Transcribe the data below verbatim from the line with "R11: 47k (+9V, VFB) -> 47k (+9V, RESET)" to the line with "R6: 12k (GND, VFB) -> none". Include both of those lines.

* Before-and-after change data:
——
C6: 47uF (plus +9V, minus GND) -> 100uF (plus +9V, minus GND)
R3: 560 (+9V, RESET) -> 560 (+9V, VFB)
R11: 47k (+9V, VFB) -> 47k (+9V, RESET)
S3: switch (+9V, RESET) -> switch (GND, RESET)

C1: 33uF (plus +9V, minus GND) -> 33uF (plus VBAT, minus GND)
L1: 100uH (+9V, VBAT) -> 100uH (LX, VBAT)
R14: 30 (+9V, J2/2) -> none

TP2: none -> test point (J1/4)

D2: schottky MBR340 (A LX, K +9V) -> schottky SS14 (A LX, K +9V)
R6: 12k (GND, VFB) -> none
——
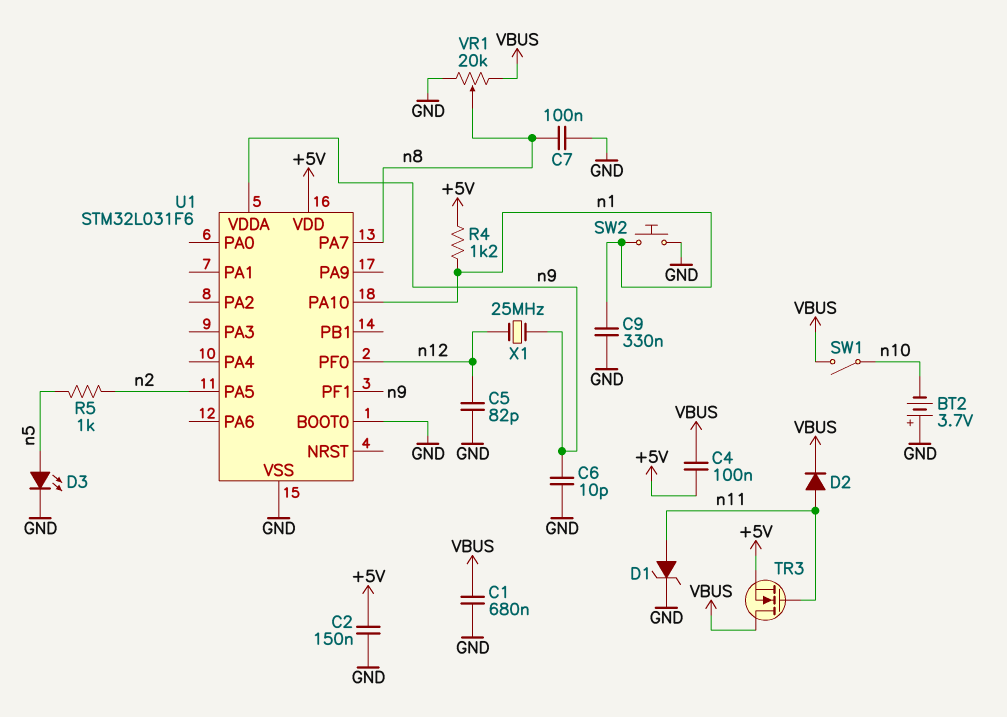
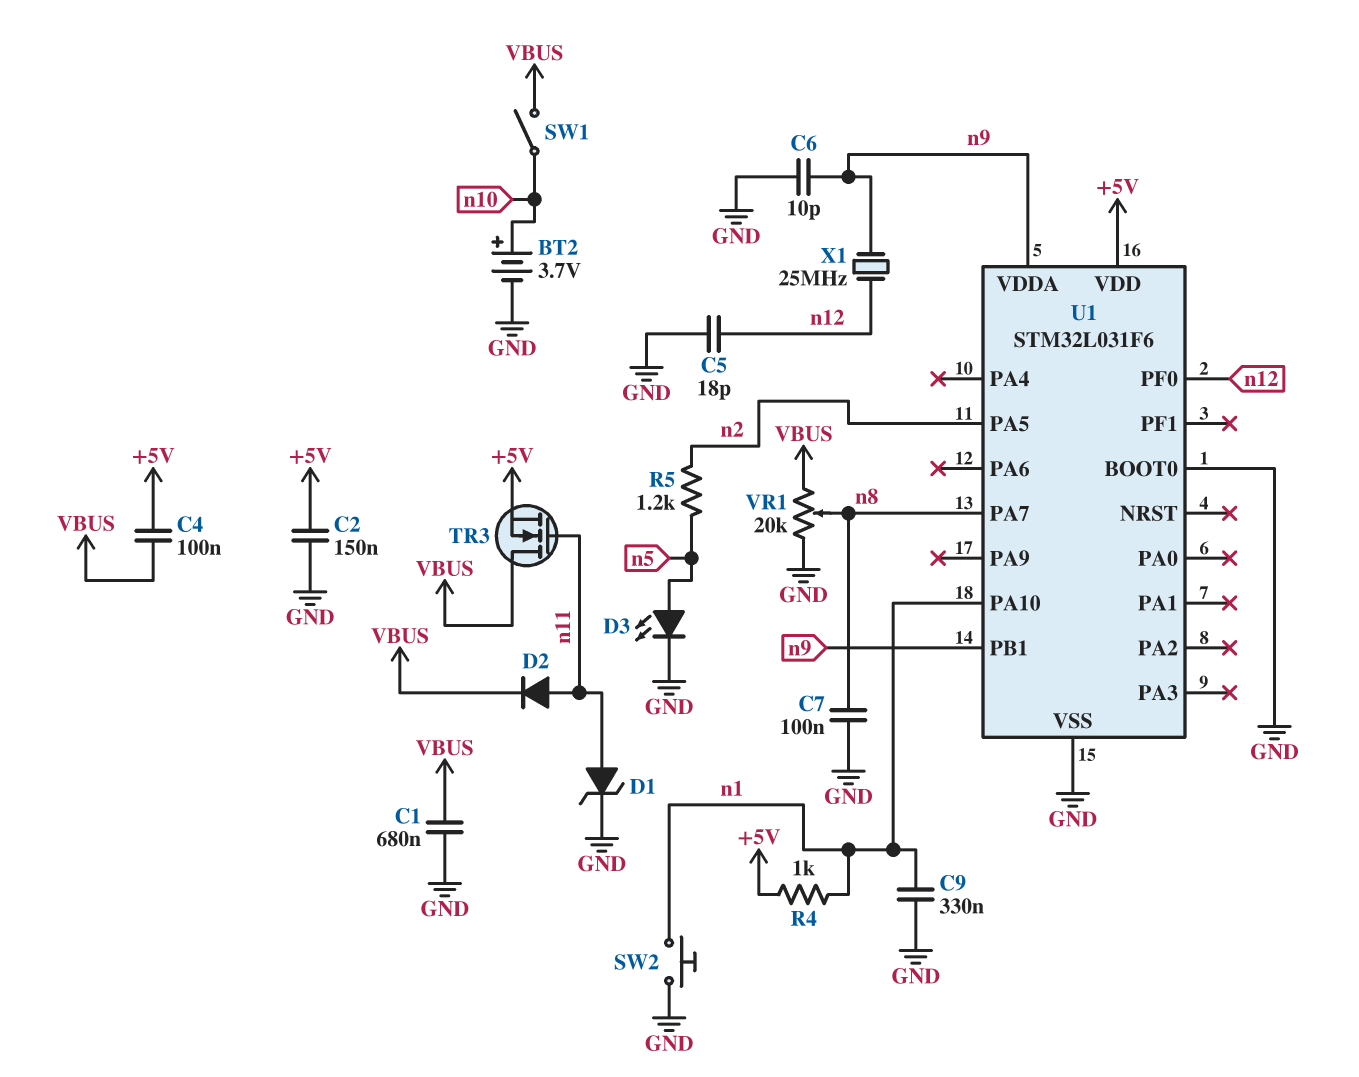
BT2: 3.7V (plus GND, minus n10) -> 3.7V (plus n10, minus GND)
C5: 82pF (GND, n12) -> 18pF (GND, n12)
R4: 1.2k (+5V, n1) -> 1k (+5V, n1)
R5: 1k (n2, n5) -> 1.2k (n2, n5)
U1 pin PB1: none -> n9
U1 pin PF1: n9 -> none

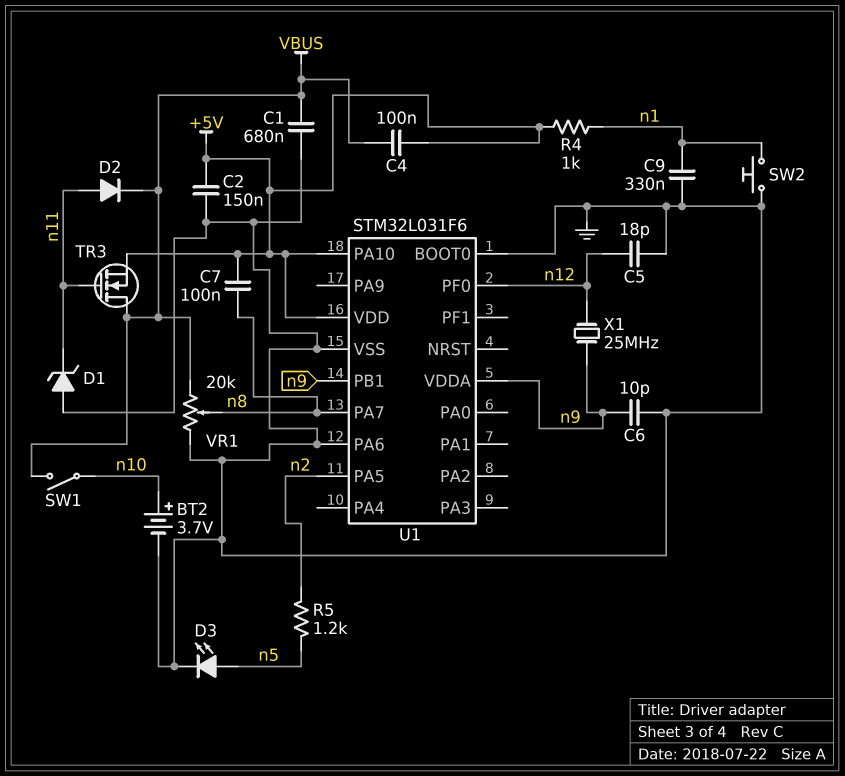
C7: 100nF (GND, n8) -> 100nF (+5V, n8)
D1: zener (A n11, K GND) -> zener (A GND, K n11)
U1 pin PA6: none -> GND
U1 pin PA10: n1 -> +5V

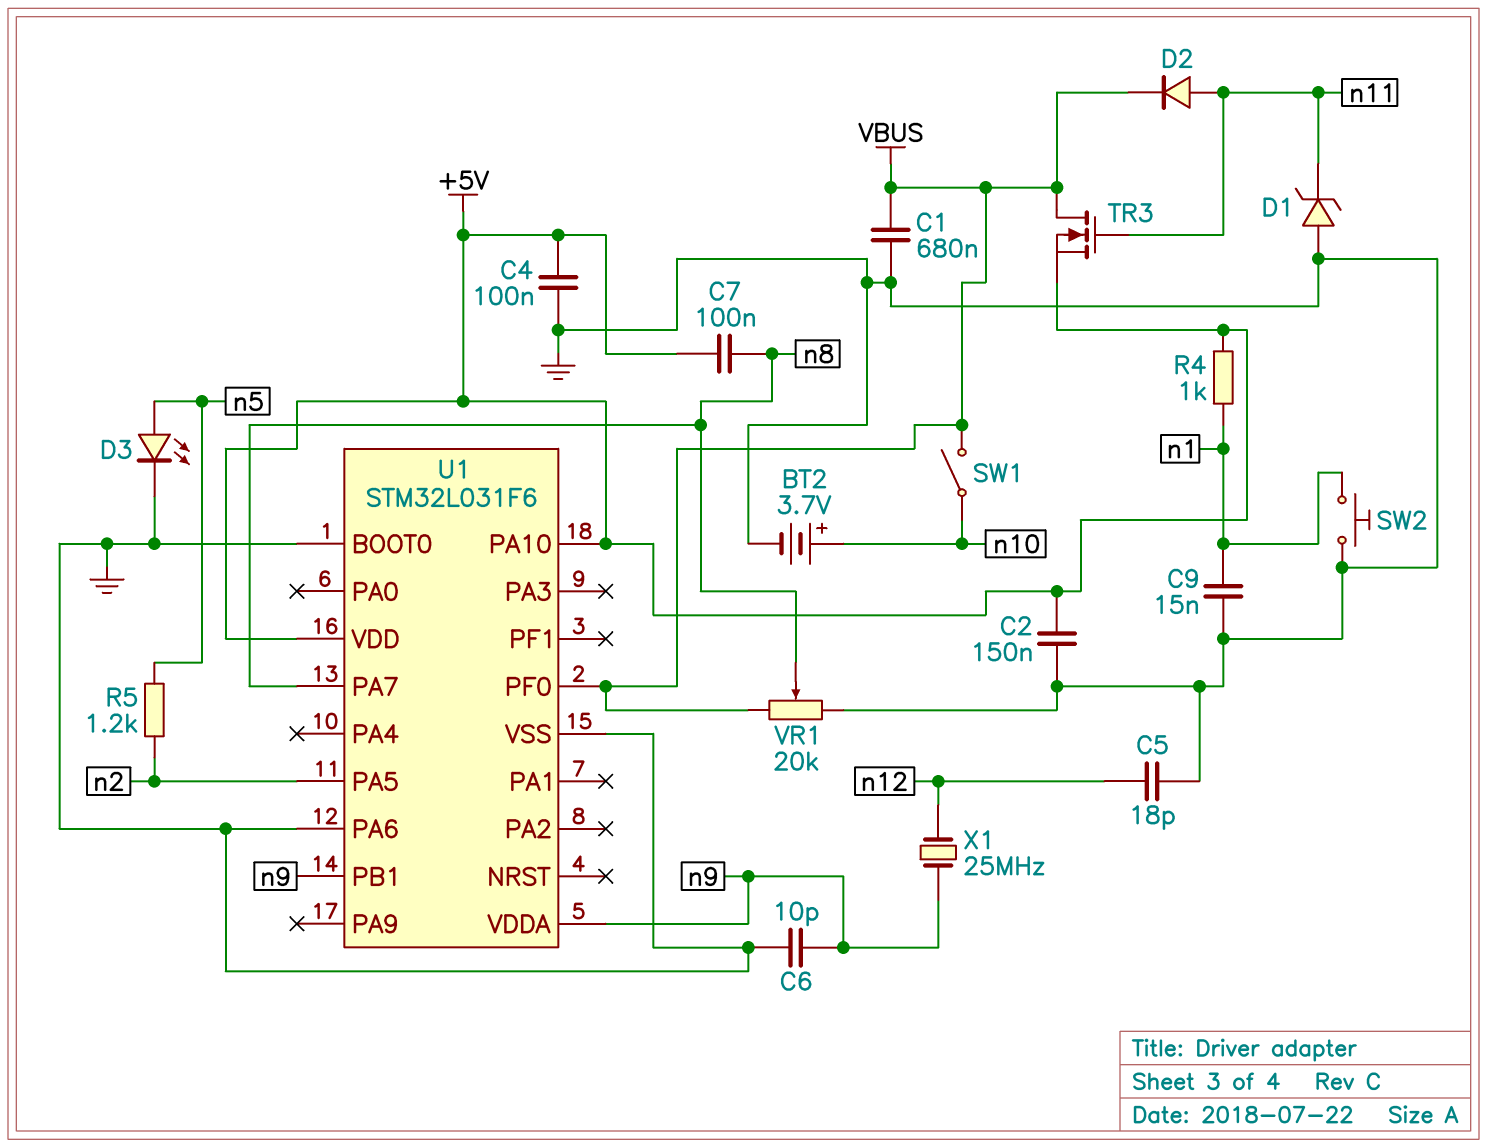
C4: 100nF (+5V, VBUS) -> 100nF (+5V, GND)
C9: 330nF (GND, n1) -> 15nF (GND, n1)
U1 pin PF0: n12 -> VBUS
——
* The completed task:
R11: 47k (+9V, VFB) -> 47k (+9V, RESET)
S3: switch (+9V, RESET) -> switch (GND, RESET)

C1: 33uF (plus +9V, minus GND) -> 33uF (plus VBAT, minus GND)
L1: 100uH (+9V, VBAT) -> 100uH (LX, VBAT)
R14: 30 (+9V, J2/2) -> none

TP2: none -> test point (J1/4)

D2: schottky MBR340 (A LX, K +9V) -> schottky SS14 (A LX, K +9V)
R6: 12k (GND, VFB) -> none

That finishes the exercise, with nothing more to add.